» REQUIRED WORK:
So long as no pictures are carried over, output the records below exactly.

» DATA FOR THIS EXERCISE:
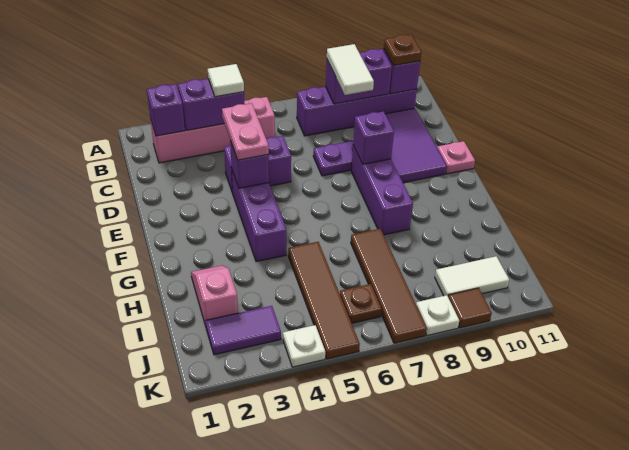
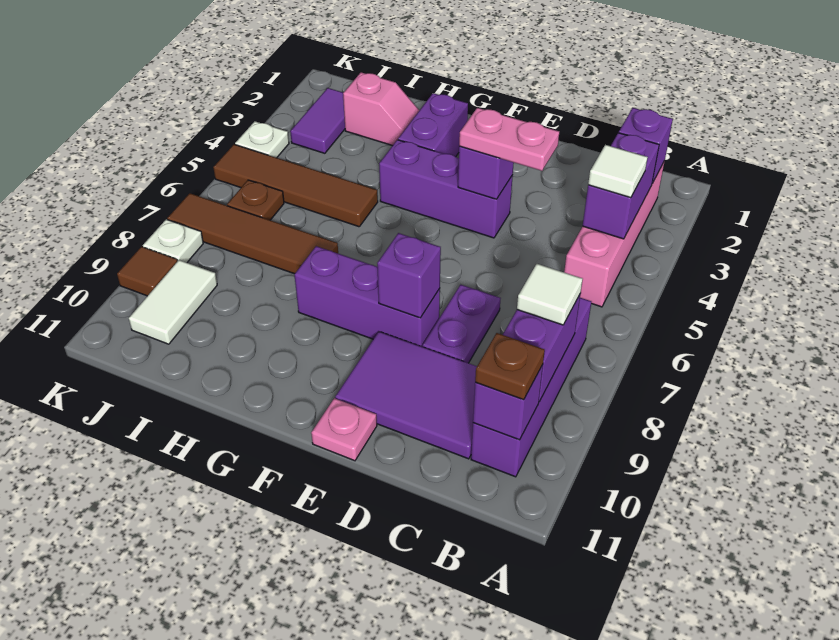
white tile B8:C8 level 3 -> white tile B8 level 3
purple brick D4:D5 level 1 -> purple brick G2:G3 level 1

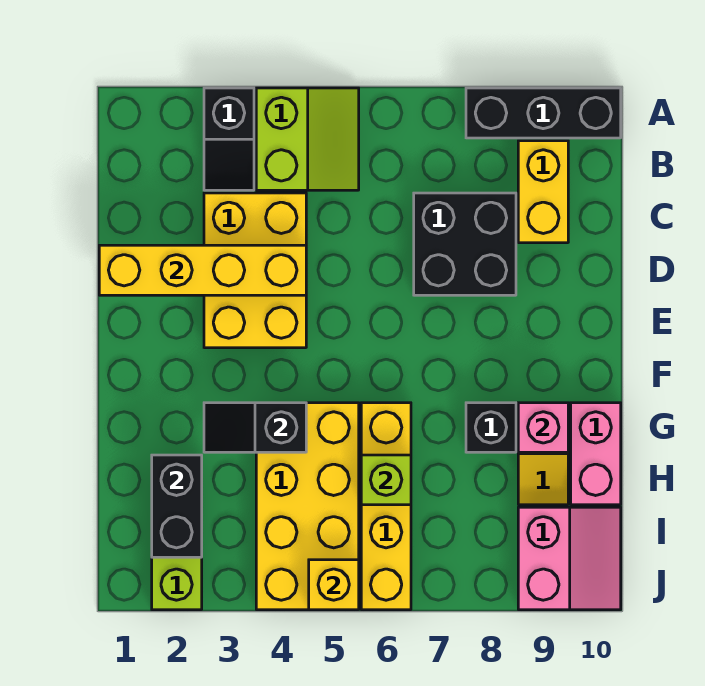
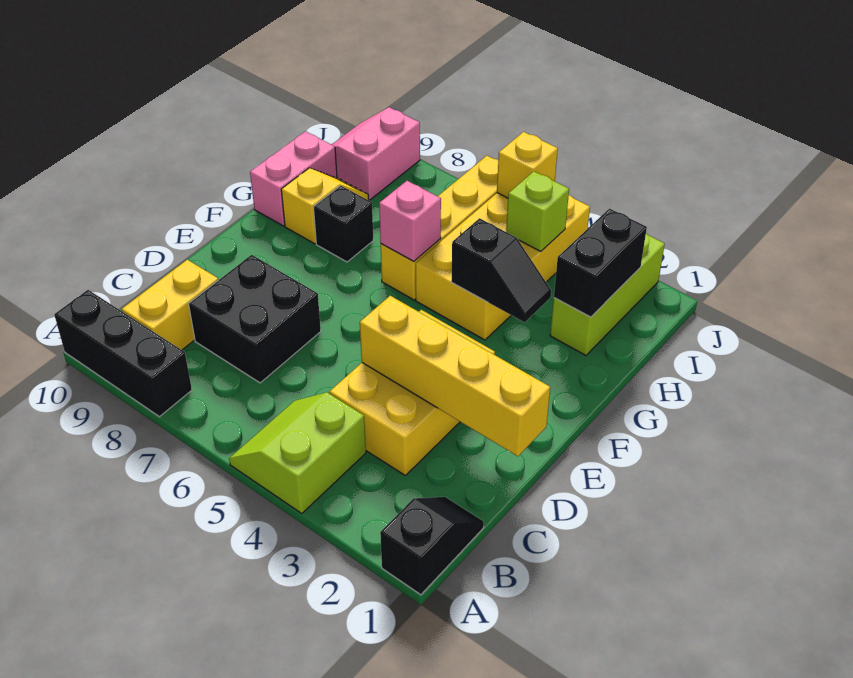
black slope A3:B3 level 1 top A -> black slope A1:B1 level 1 top A
pink brick G9 level 2 -> pink brick G6 level 2
lime brick H6 level 2 -> lime brick I4 level 2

» WRITTEN ANSWER:
white tile B8:C8 level 3 -> white tile B8 level 3
purple brick D4:D5 level 1 -> purple brick G2:G3 level 1

black slope A3:B3 level 1 top A -> black slope A1:B1 level 1 top A
pink brick G9 level 2 -> pink brick G6 level 2
lime brick H6 level 2 -> lime brick I4 level 2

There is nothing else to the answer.